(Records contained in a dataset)
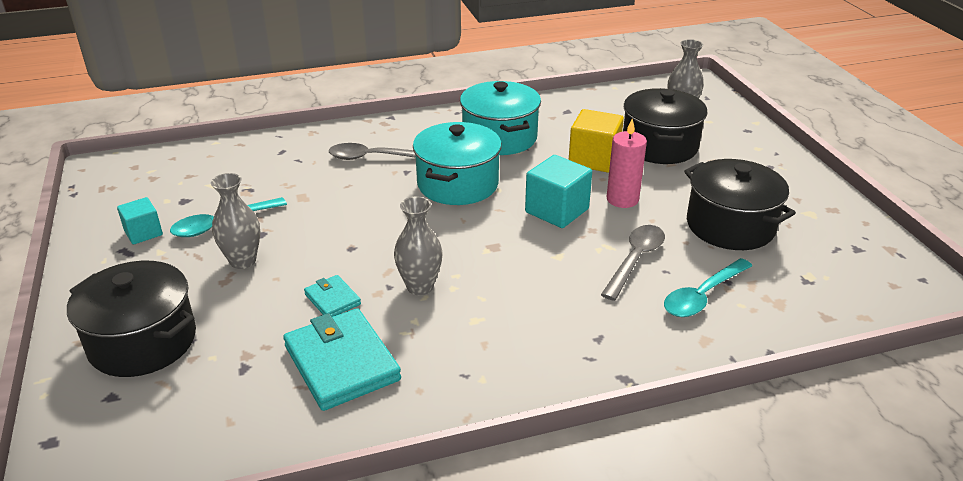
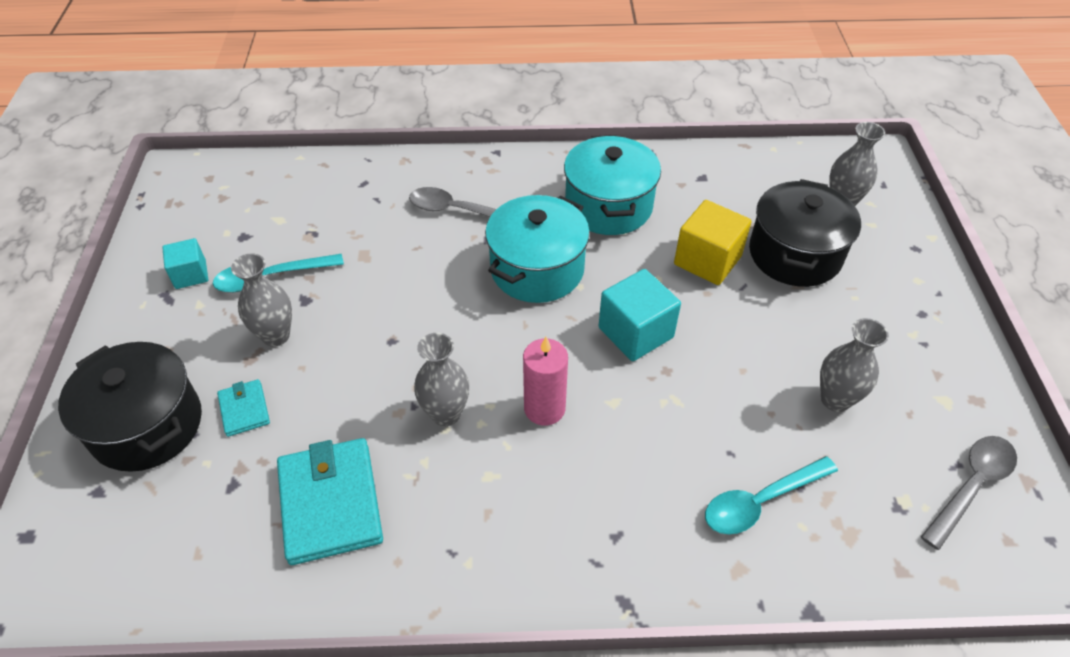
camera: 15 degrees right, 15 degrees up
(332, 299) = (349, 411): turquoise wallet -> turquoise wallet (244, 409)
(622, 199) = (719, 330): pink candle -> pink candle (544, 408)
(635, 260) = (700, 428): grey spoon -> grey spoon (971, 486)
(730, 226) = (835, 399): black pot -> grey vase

__About this exercise__
What must be transcribed is the run of lines from the one containing "(622, 199) = (719, 330): pink" to the last line of the data above, inclusive, and only that.

__Response area__
(622, 199) = (719, 330): pink candle -> pink candle (544, 408)
(635, 260) = (700, 428): grey spoon -> grey spoon (971, 486)
(730, 226) = (835, 399): black pot -> grey vase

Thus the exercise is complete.